▶ What is being asked: The expected answer is the full listing, repeated exactly and free of images.

▶ Dataset content:

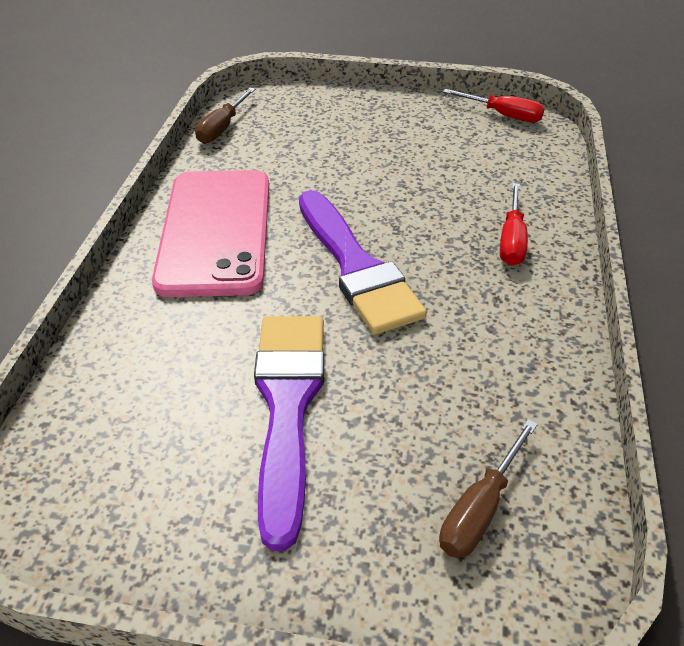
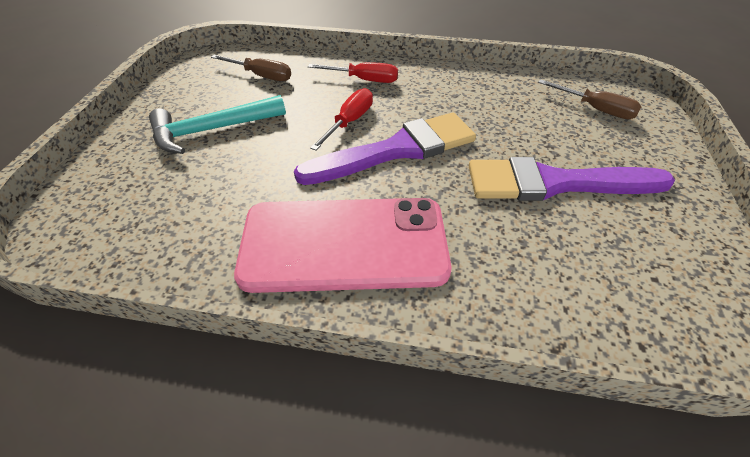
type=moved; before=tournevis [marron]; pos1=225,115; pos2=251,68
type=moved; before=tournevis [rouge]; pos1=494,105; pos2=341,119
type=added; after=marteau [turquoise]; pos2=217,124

▶ Task output:
type=moved; before=tournevis [marron]; pos1=225,115; pos2=251,68
type=moved; before=tournevis [rouge]; pos1=494,105; pos2=341,119
type=added; after=marteau [turquoise]; pos2=217,124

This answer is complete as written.